TASK TO COMPLETE: Return each line of the records below that contains the word "TICK".

Change listing data:
###

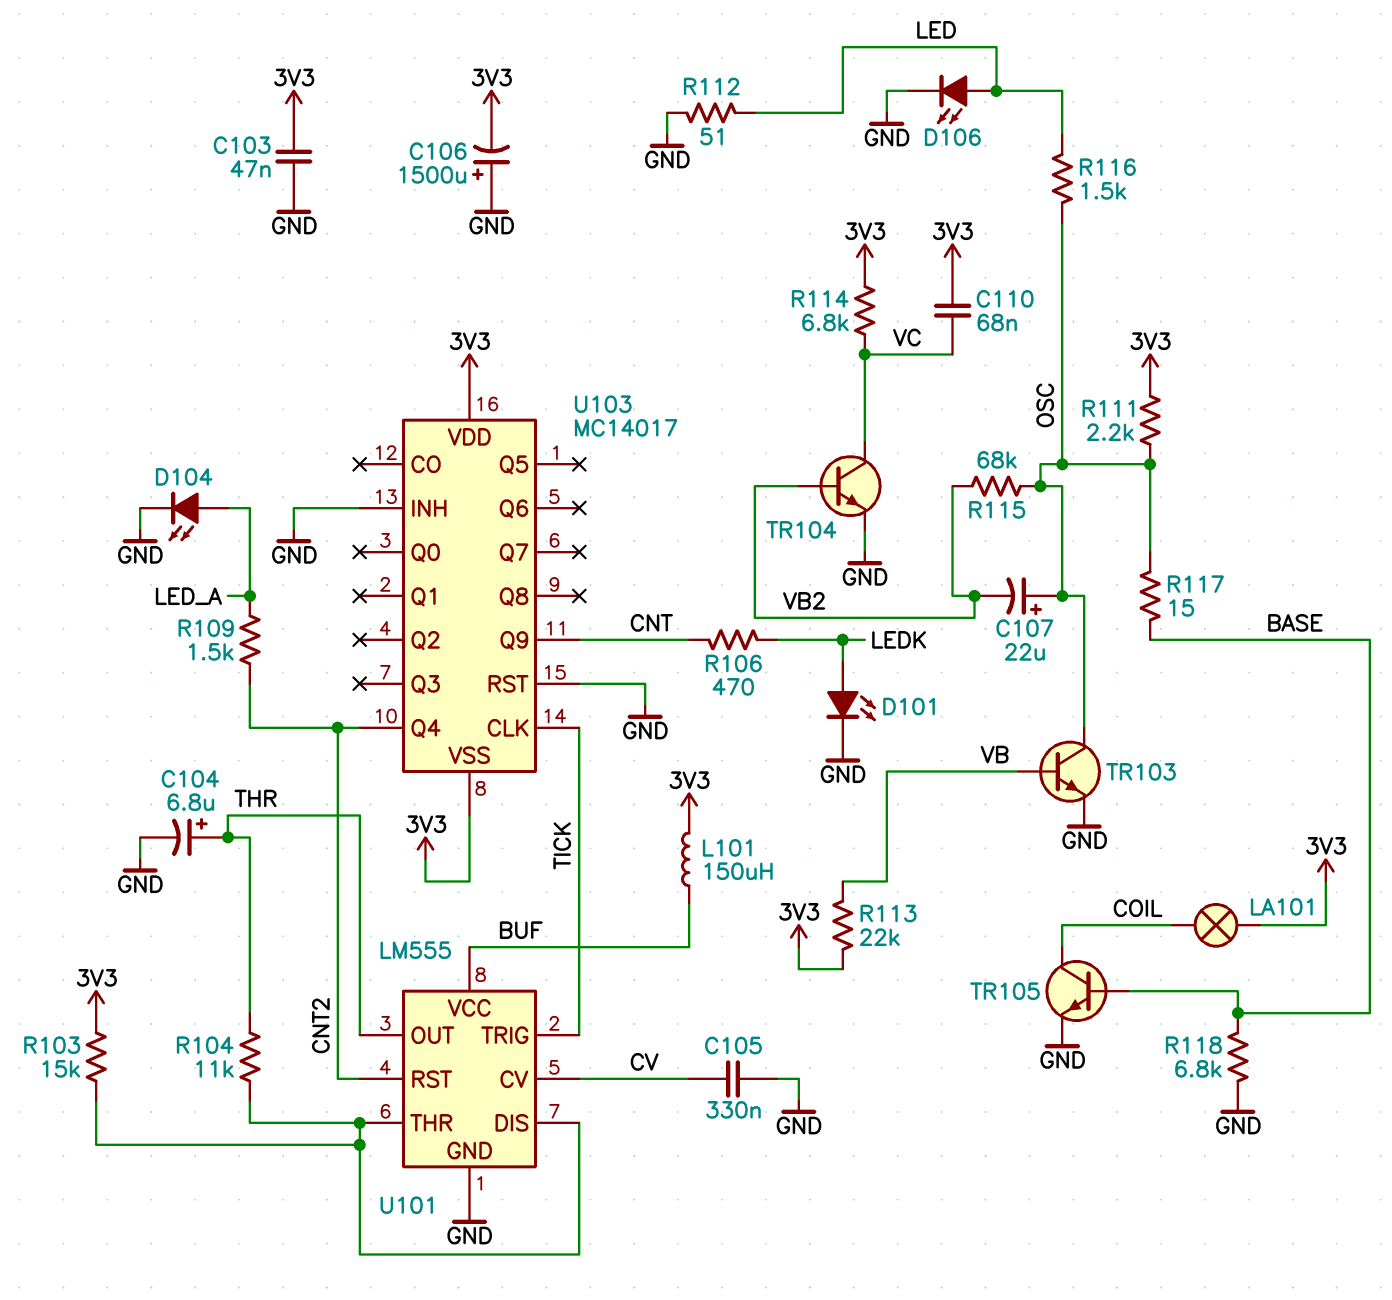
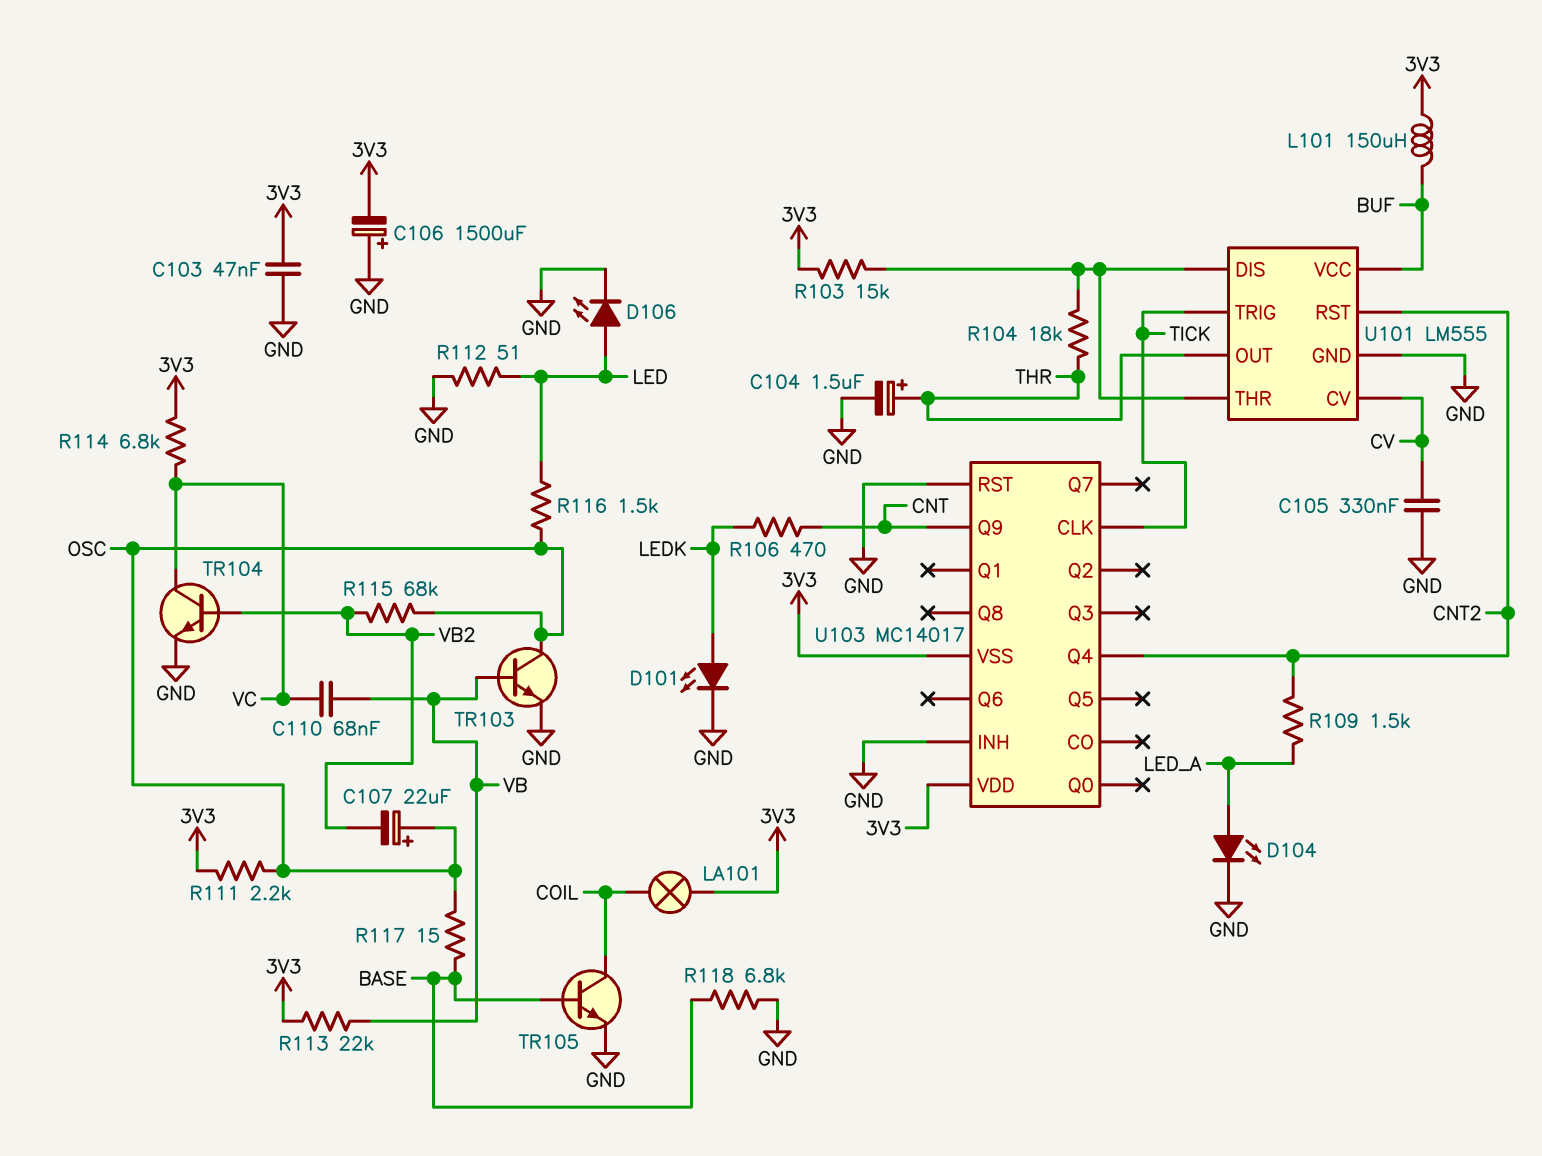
C104: 6.8uF (plus THR, minus GND) -> 1.5uF (plus THR, minus GND)
C110: 68nF (3V3, VC) -> 68nF (VB, VC)
R104: 11k (THR, U101/DIS) -> 18k (THR, U101/DIS)

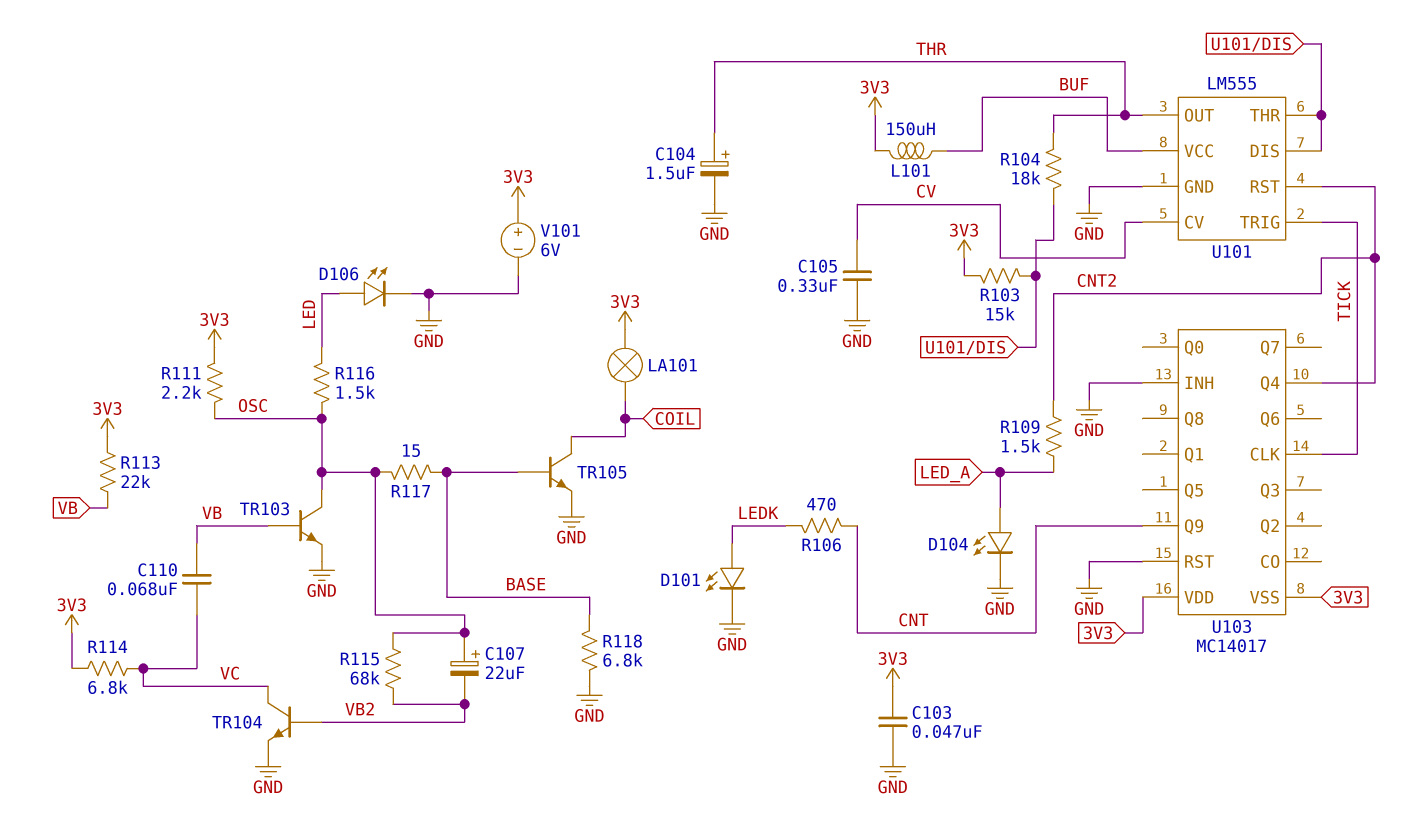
C106: 1500uF (plus GND, minus 3V3) -> none
R112: 51 (GND, LED) -> none
V101: none -> 6V (plus 3V3, minus GND)

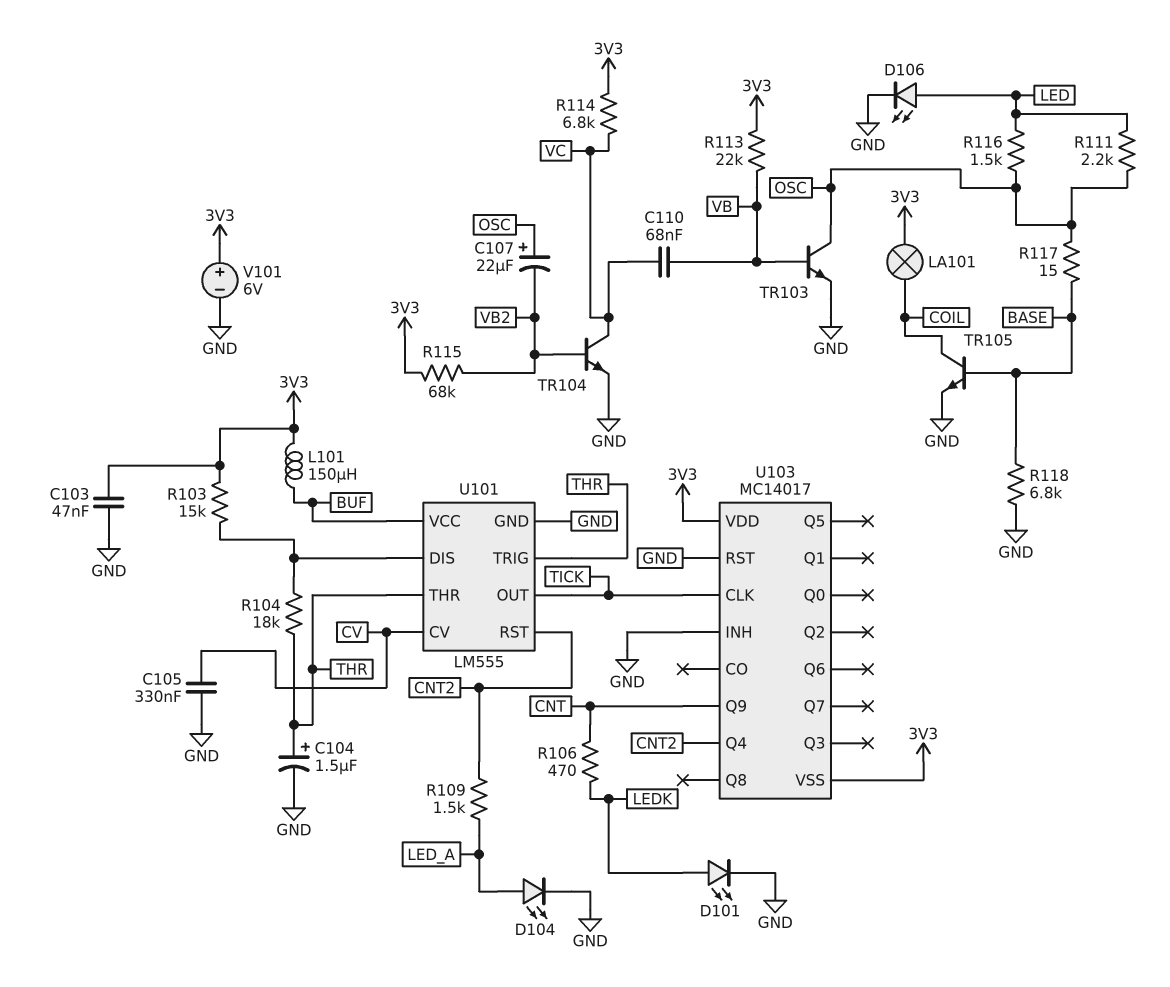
R111: 2.2k (3V3, OSC) -> 2.2k (LED, OSC)
R115: 68k (OSC, VB2) -> 68k (3V3, VB2)
U101 pin OUT: THR -> TICK
U101 pin THR: U101/DIS -> THR
U101 pin TRIG: TICK -> THR

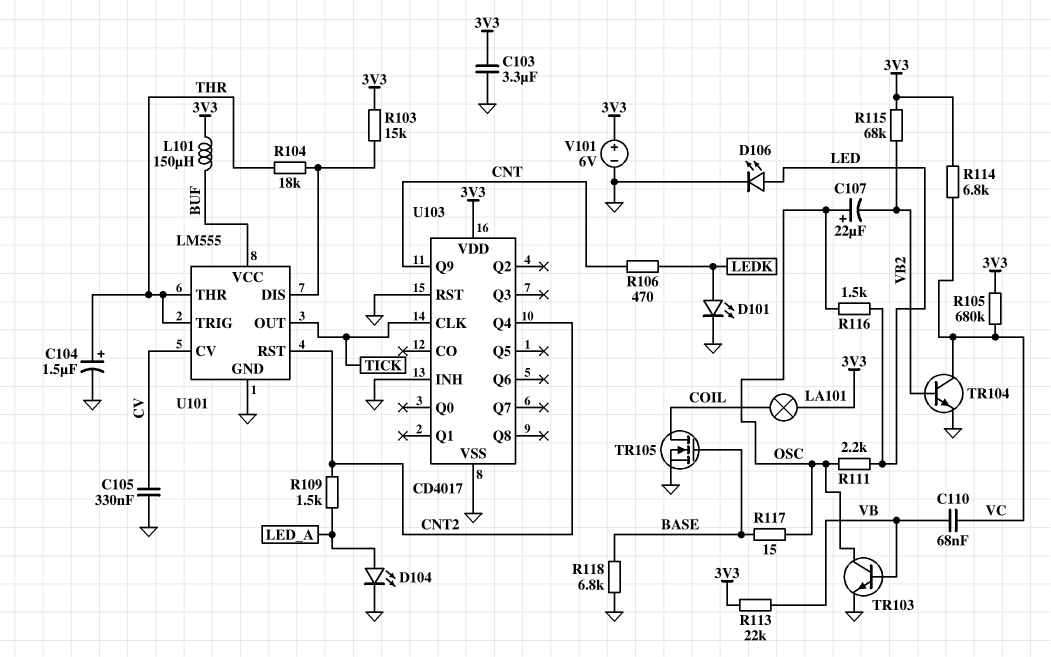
C103: 47nF (3V3, GND) -> 3.3uF (3V3, GND)
R105: none -> 680k (3V3, VC)
TR105: NPN (B BASE, C COIL, E GND) -> NMOS (G BASE, D COIL, S GND)
U103: MC14017 -> CD4017
U103 pin VSS: 3V3 -> GND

###

RESPONSE TO THE TASK:
U101 pin OUT: THR -> TICK
U101 pin TRIG: TICK -> THR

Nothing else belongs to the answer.